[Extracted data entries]
+++

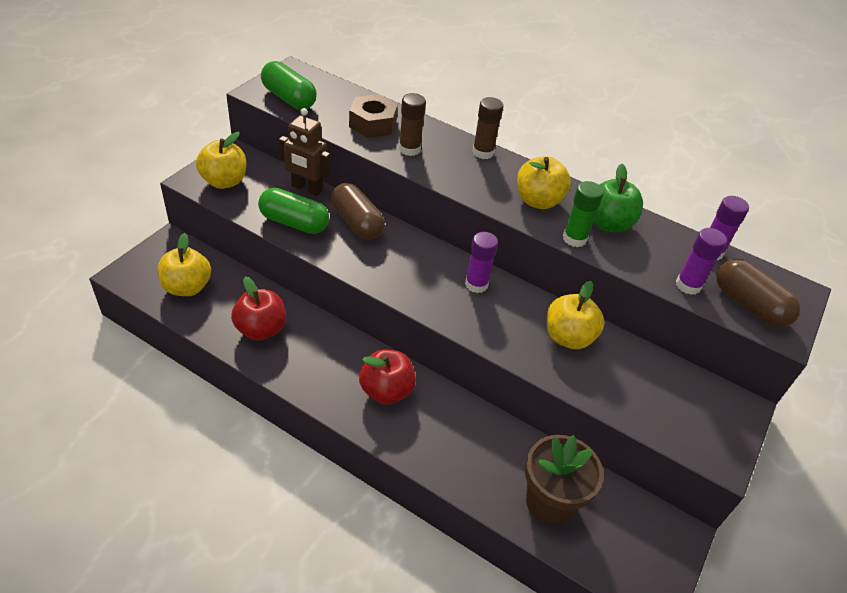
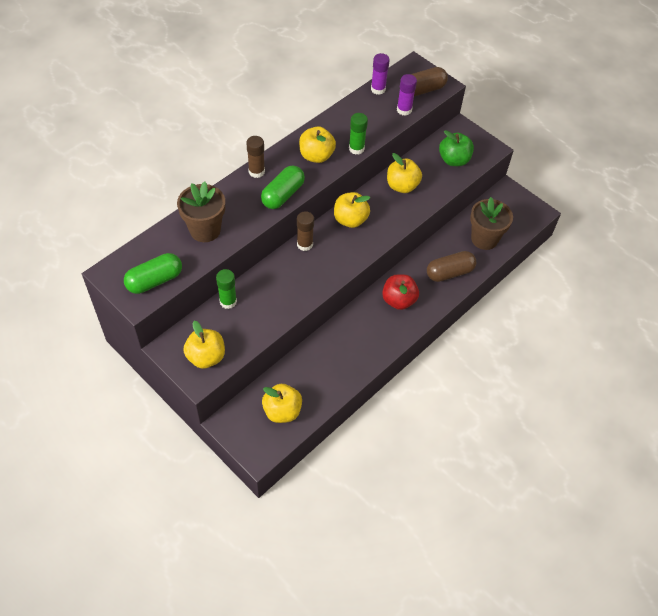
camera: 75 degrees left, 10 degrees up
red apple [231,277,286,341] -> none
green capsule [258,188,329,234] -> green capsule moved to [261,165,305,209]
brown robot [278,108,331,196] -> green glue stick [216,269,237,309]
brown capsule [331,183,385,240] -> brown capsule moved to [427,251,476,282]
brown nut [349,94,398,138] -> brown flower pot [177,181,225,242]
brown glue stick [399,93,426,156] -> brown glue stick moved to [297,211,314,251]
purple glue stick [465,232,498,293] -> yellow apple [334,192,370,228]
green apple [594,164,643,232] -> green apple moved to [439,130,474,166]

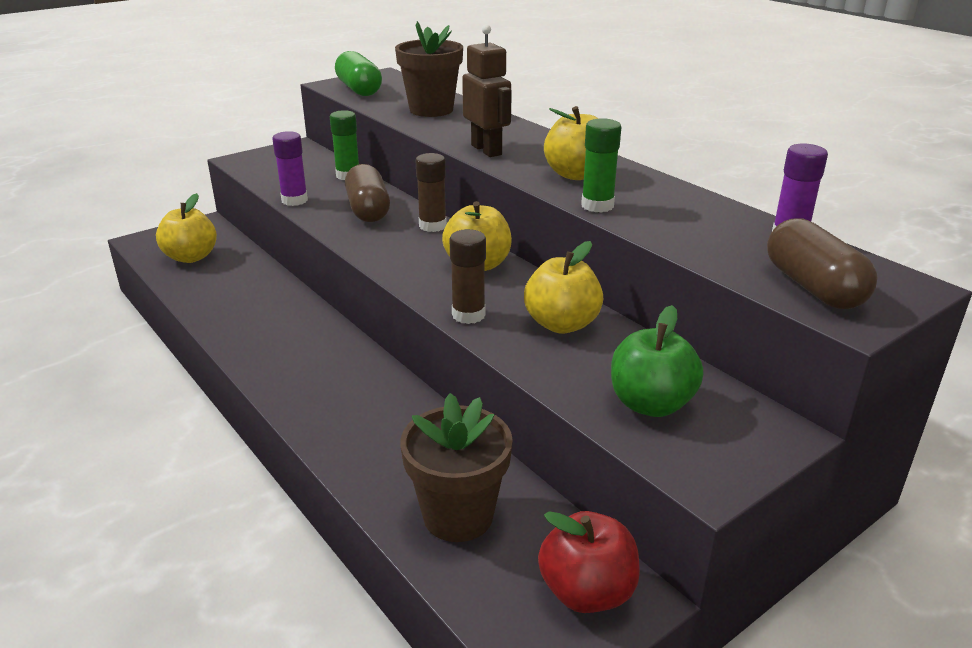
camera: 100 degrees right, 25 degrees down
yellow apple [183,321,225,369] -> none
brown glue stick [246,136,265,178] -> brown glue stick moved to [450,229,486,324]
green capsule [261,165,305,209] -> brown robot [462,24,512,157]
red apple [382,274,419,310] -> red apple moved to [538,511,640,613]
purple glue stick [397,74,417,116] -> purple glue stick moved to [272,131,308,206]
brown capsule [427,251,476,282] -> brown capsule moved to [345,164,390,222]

+++

In the entries above, find the line containing "brown capsule [331,183,385,240]" and the line containing "red apple [382,274,419,310]"; give again exactly those two lines and every line between them, minus the pictures.

● **Task answer**
brown capsule [331,183,385,240] -> brown capsule moved to [427,251,476,282]
brown nut [349,94,398,138] -> brown flower pot [177,181,225,242]
brown glue stick [399,93,426,156] -> brown glue stick moved to [297,211,314,251]
purple glue stick [465,232,498,293] -> yellow apple [334,192,370,228]
green apple [594,164,643,232] -> green apple moved to [439,130,474,166]

camera: 100 degrees right, 25 degrees down
yellow apple [183,321,225,369] -> none
brown glue stick [246,136,265,178] -> brown glue stick moved to [450,229,486,324]
green capsule [261,165,305,209] -> brown robot [462,24,512,157]
red apple [382,274,419,310] -> red apple moved to [538,511,640,613]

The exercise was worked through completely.